(Before and after images)
= Beginning of Section =

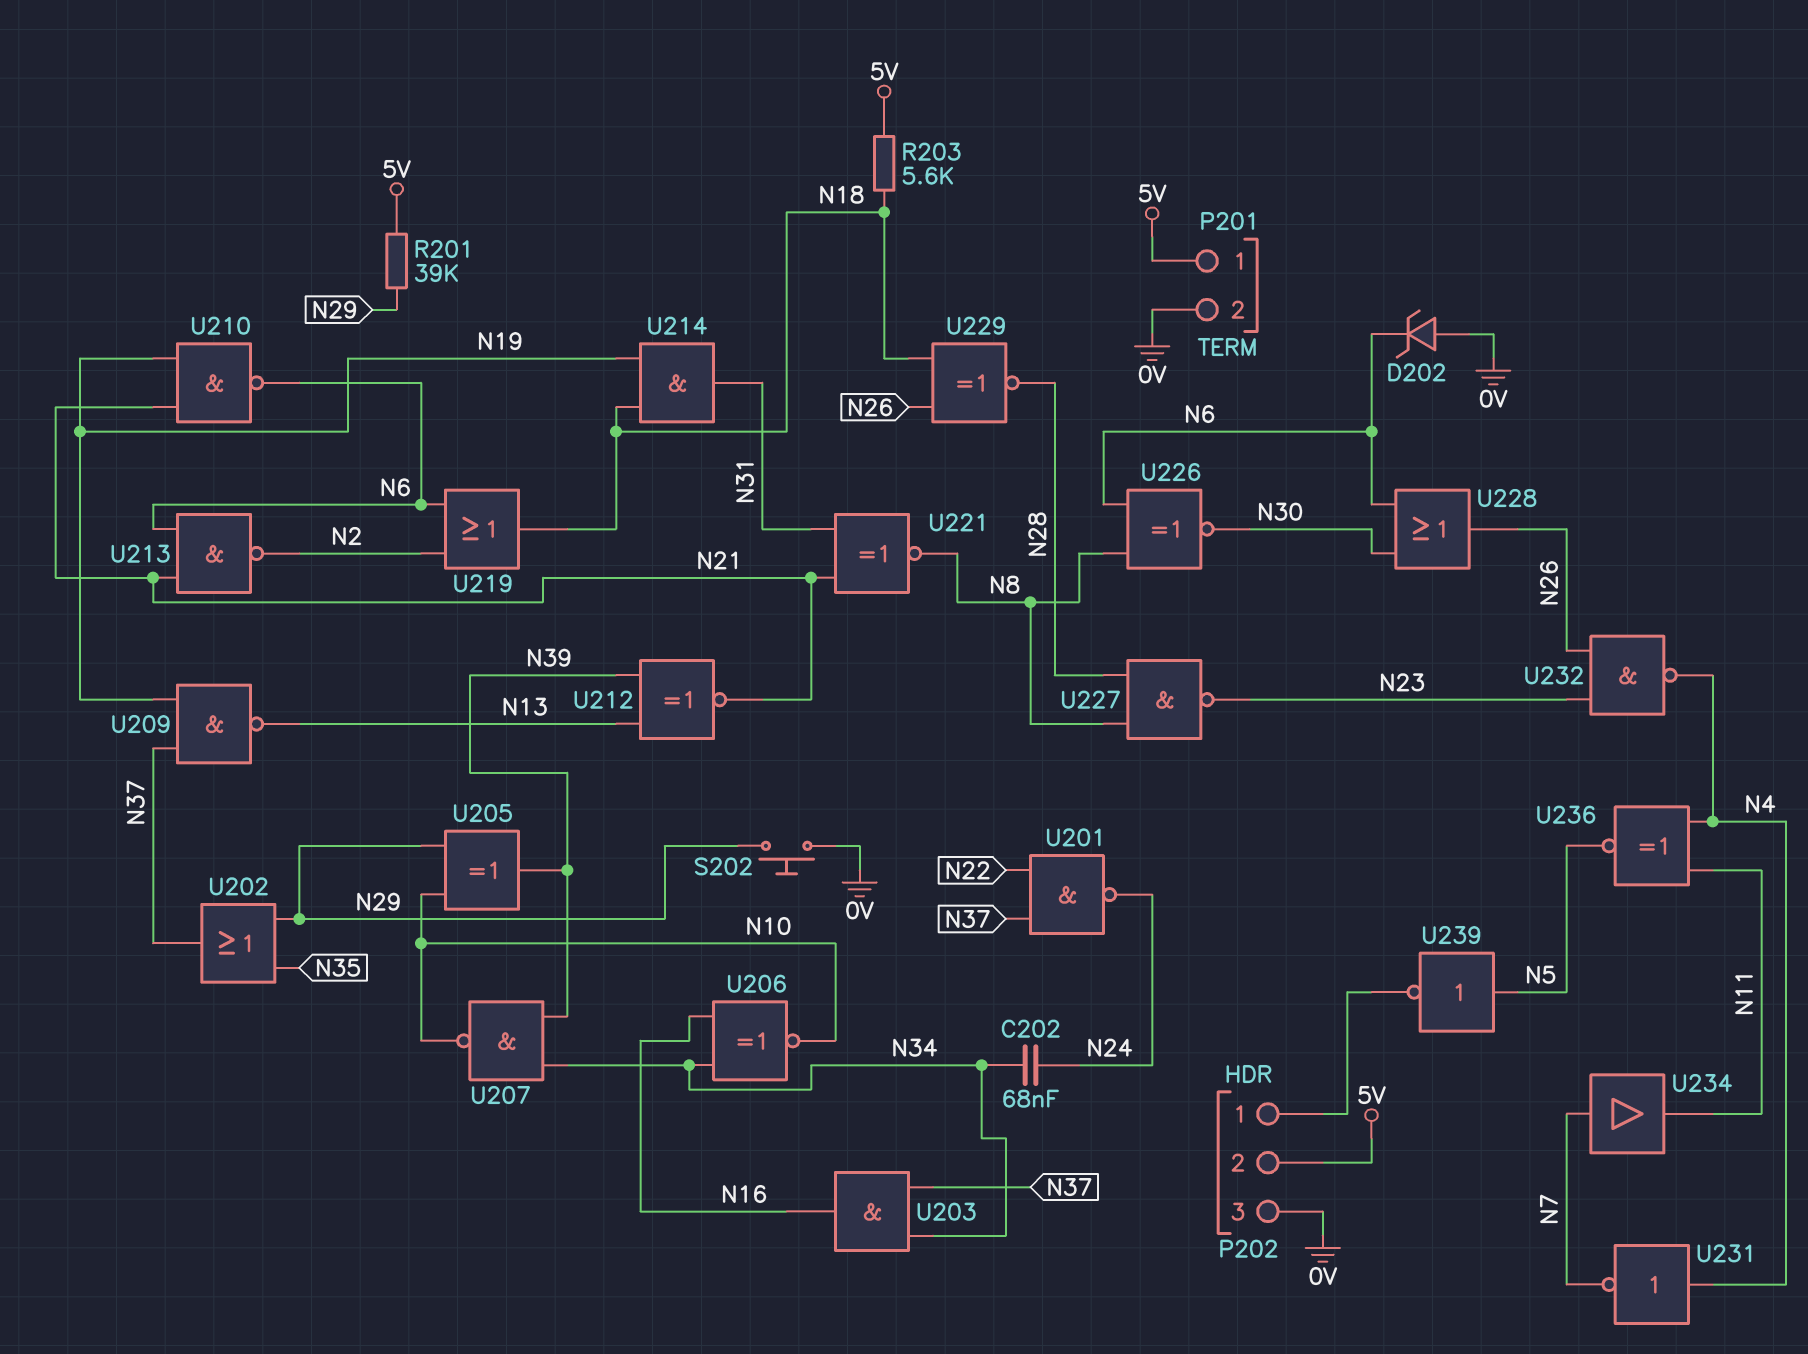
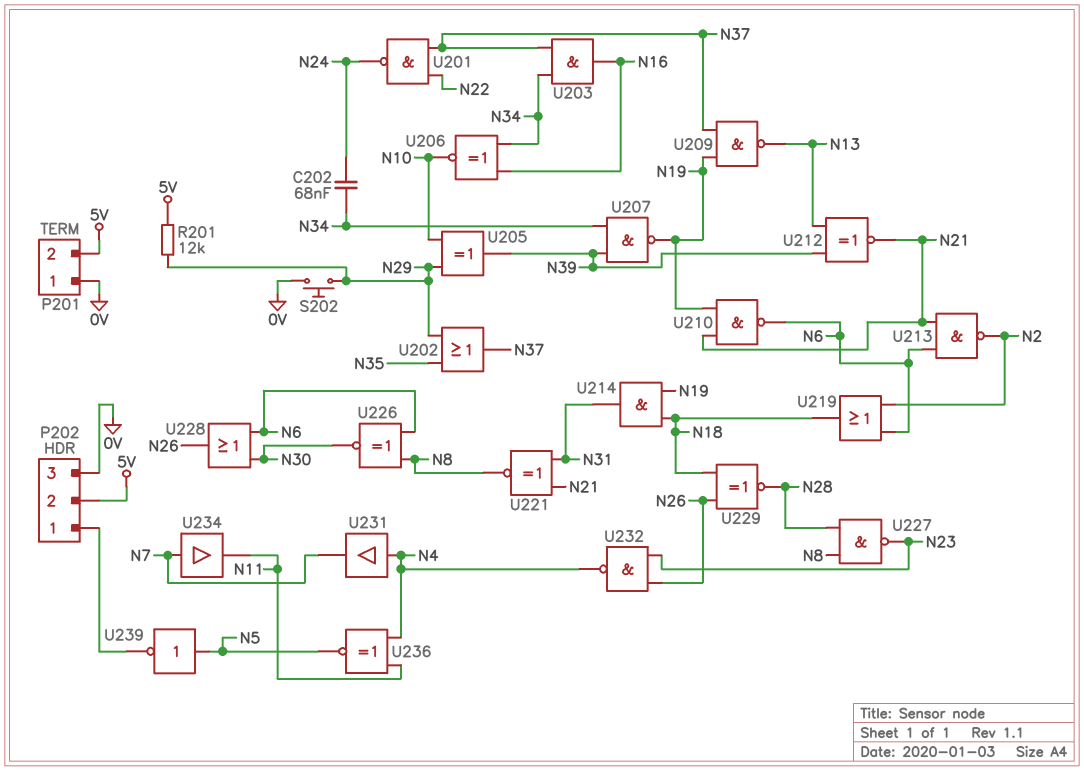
D202: zener (A 0V, K N6) -> none
P201 pin 1: 5V -> 0V
P201 pin 2: 0V -> 5V
R201: 39k (5V, N29) -> 12k (5V, N29)
R203: 5.6k (5V, N18) -> none
U207: NAND (in N34, in N39, out N10) -> NAND (in N34, in N39, out N19)
U231: NOT (in N4, out N7) -> buffer (in N4, out N7)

= End of Section =

• EXERCISE: Only the lines from the one containing "R203: 5.6k (5V, N18) -> none" through the last line of the entries above should be copied, exactly as written.

• TASK RESULT:
R203: 5.6k (5V, N18) -> none
U207: NAND (in N34, in N39, out N10) -> NAND (in N34, in N39, out N19)
U231: NOT (in N4, out N7) -> buffer (in N4, out N7)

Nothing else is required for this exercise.